Assignment
Go through the data below and copy each line where the word "none" occurs.

=== Begin Enclosure ===

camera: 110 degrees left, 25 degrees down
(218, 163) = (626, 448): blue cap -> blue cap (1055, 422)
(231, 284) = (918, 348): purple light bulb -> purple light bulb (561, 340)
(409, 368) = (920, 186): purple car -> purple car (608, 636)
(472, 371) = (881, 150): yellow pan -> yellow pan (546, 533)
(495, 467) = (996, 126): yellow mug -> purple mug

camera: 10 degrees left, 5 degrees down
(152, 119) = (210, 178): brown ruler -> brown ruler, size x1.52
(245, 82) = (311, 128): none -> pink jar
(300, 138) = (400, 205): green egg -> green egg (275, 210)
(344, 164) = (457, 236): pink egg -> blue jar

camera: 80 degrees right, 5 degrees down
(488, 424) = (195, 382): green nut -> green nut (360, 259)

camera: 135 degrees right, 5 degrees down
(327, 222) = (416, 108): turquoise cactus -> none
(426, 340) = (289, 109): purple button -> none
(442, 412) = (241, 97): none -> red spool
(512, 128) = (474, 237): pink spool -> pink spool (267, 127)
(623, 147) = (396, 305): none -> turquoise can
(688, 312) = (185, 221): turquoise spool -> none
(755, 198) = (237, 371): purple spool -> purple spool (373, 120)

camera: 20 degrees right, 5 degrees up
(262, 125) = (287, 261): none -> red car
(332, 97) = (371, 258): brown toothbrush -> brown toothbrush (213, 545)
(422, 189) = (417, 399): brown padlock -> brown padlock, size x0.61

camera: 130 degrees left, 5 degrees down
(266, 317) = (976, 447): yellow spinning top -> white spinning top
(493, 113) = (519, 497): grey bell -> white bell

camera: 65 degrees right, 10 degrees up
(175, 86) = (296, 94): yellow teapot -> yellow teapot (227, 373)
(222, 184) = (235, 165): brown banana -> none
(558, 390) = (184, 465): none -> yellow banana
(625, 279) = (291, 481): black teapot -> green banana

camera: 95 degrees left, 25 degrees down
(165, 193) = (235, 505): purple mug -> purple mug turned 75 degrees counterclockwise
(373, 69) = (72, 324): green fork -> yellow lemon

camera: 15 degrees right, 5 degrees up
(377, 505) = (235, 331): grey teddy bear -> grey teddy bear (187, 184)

=== End Enclosure ===

Answer box
(245, 82) = (311, 128): none -> pink jar
(327, 222) = (416, 108): turquoise cactus -> none
(426, 340) = (289, 109): purple button -> none
(442, 412) = (241, 97): none -> red spool
(623, 147) = (396, 305): none -> turquoise can
(688, 312) = (185, 221): turquoise spool -> none
(262, 125) = (287, 261): none -> red car
(222, 184) = (235, 165): brown banana -> none
(558, 390) = (184, 465): none -> yellow banana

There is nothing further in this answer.